## Try it
Write out every line of the data below exactly as given.

(Spatial object tracking data)
◆ ◆ ◆ ◆
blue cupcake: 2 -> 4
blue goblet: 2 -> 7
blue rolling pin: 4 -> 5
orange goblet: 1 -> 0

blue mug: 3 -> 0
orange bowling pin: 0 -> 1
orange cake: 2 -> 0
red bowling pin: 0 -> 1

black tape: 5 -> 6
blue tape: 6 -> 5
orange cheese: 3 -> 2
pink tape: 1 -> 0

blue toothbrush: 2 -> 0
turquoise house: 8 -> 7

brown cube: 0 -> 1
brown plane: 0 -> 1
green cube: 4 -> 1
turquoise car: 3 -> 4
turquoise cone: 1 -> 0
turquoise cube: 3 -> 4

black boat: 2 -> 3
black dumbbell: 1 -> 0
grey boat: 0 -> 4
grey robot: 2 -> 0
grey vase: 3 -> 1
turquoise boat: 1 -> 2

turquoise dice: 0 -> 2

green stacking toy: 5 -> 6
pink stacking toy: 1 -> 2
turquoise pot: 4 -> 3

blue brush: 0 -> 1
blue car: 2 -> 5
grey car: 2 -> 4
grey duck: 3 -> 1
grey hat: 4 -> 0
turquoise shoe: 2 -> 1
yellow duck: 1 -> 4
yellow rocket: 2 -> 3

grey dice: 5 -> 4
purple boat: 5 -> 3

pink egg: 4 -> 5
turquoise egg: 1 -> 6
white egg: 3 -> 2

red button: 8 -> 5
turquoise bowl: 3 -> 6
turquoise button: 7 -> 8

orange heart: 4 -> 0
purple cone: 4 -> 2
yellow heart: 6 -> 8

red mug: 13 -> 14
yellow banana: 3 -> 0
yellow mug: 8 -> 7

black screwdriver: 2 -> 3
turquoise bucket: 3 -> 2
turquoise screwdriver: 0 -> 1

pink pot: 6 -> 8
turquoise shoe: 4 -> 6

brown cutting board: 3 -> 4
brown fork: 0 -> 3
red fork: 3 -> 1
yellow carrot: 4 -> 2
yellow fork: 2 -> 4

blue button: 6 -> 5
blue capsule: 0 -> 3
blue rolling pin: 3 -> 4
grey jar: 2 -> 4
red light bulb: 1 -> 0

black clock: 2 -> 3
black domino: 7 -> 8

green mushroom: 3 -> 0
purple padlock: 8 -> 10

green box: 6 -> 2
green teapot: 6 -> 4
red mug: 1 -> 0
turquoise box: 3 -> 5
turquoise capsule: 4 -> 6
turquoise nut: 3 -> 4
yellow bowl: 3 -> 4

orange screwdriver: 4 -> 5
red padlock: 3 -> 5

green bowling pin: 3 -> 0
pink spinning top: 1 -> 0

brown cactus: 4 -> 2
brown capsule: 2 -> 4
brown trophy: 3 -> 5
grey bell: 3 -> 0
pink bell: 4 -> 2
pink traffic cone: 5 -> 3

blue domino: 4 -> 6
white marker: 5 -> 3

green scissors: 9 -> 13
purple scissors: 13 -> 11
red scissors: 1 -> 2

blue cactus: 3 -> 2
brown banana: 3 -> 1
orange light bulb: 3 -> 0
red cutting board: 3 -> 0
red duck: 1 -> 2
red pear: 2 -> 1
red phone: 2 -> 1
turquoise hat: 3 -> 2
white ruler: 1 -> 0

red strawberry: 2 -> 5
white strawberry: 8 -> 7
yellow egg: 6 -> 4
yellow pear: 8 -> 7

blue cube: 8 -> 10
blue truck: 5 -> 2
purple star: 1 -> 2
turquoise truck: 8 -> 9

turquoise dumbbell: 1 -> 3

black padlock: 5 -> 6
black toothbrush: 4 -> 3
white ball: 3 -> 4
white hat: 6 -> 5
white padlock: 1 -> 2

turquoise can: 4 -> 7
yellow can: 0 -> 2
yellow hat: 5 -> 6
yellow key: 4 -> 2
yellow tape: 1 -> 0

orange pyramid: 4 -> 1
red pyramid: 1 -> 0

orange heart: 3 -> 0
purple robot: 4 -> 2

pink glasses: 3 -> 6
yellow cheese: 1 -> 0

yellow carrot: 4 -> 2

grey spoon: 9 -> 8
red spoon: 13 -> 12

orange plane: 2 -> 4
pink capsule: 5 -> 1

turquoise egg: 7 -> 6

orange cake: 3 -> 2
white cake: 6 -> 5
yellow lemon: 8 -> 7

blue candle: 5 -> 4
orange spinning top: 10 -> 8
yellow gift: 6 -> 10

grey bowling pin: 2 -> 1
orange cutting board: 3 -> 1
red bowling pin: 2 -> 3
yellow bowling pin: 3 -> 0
◆ ◆ ◆ ◆
## Expected answer
blue cupcake: 2 -> 4
blue goblet: 2 -> 7
blue rolling pin: 4 -> 5
orange goblet: 1 -> 0

blue mug: 3 -> 0
orange bowling pin: 0 -> 1
orange cake: 2 -> 0
red bowling pin: 0 -> 1

black tape: 5 -> 6
blue tape: 6 -> 5
orange cheese: 3 -> 2
pink tape: 1 -> 0

blue toothbrush: 2 -> 0
turquoise house: 8 -> 7

brown cube: 0 -> 1
brown plane: 0 -> 1
green cube: 4 -> 1
turquoise car: 3 -> 4
turquoise cone: 1 -> 0
turquoise cube: 3 -> 4

black boat: 2 -> 3
black dumbbell: 1 -> 0
grey boat: 0 -> 4
grey robot: 2 -> 0
grey vase: 3 -> 1
turquoise boat: 1 -> 2

turquoise dice: 0 -> 2

green stacking toy: 5 -> 6
pink stacking toy: 1 -> 2
turquoise pot: 4 -> 3

blue brush: 0 -> 1
blue car: 2 -> 5
grey car: 2 -> 4
grey duck: 3 -> 1
grey hat: 4 -> 0
turquoise shoe: 2 -> 1
yellow duck: 1 -> 4
yellow rocket: 2 -> 3

grey dice: 5 -> 4
purple boat: 5 -> 3

pink egg: 4 -> 5
turquoise egg: 1 -> 6
white egg: 3 -> 2

red button: 8 -> 5
turquoise bowl: 3 -> 6
turquoise button: 7 -> 8

orange heart: 4 -> 0
purple cone: 4 -> 2
yellow heart: 6 -> 8

red mug: 13 -> 14
yellow banana: 3 -> 0
yellow mug: 8 -> 7

black screwdriver: 2 -> 3
turquoise bucket: 3 -> 2
turquoise screwdriver: 0 -> 1

pink pot: 6 -> 8
turquoise shoe: 4 -> 6

brown cutting board: 3 -> 4
brown fork: 0 -> 3
red fork: 3 -> 1
yellow carrot: 4 -> 2
yellow fork: 2 -> 4

blue button: 6 -> 5
blue capsule: 0 -> 3
blue rolling pin: 3 -> 4
grey jar: 2 -> 4
red light bulb: 1 -> 0

black clock: 2 -> 3
black domino: 7 -> 8

green mushroom: 3 -> 0
purple padlock: 8 -> 10

green box: 6 -> 2
green teapot: 6 -> 4
red mug: 1 -> 0
turquoise box: 3 -> 5
turquoise capsule: 4 -> 6
turquoise nut: 3 -> 4
yellow bowl: 3 -> 4

orange screwdriver: 4 -> 5
red padlock: 3 -> 5

green bowling pin: 3 -> 0
pink spinning top: 1 -> 0

brown cactus: 4 -> 2
brown capsule: 2 -> 4
brown trophy: 3 -> 5
grey bell: 3 -> 0
pink bell: 4 -> 2
pink traffic cone: 5 -> 3

blue domino: 4 -> 6
white marker: 5 -> 3

green scissors: 9 -> 13
purple scissors: 13 -> 11
red scissors: 1 -> 2

blue cactus: 3 -> 2
brown banana: 3 -> 1
orange light bulb: 3 -> 0
red cutting board: 3 -> 0
red duck: 1 -> 2
red pear: 2 -> 1
red phone: 2 -> 1
turquoise hat: 3 -> 2
white ruler: 1 -> 0

red strawberry: 2 -> 5
white strawberry: 8 -> 7
yellow egg: 6 -> 4
yellow pear: 8 -> 7

blue cube: 8 -> 10
blue truck: 5 -> 2
purple star: 1 -> 2
turquoise truck: 8 -> 9

turquoise dumbbell: 1 -> 3

black padlock: 5 -> 6
black toothbrush: 4 -> 3
white ball: 3 -> 4
white hat: 6 -> 5
white padlock: 1 -> 2

turquoise can: 4 -> 7
yellow can: 0 -> 2
yellow hat: 5 -> 6
yellow key: 4 -> 2
yellow tape: 1 -> 0

orange pyramid: 4 -> 1
red pyramid: 1 -> 0

orange heart: 3 -> 0
purple robot: 4 -> 2

pink glasses: 3 -> 6
yellow cheese: 1 -> 0

yellow carrot: 4 -> 2

grey spoon: 9 -> 8
red spoon: 13 -> 12

orange plane: 2 -> 4
pink capsule: 5 -> 1

turquoise egg: 7 -> 6

orange cake: 3 -> 2
white cake: 6 -> 5
yellow lemon: 8 -> 7

blue candle: 5 -> 4
orange spinning top: 10 -> 8
yellow gift: 6 -> 10

grey bowling pin: 2 -> 1
orange cutting board: 3 -> 1
red bowling pin: 2 -> 3
yellow bowling pin: 3 -> 0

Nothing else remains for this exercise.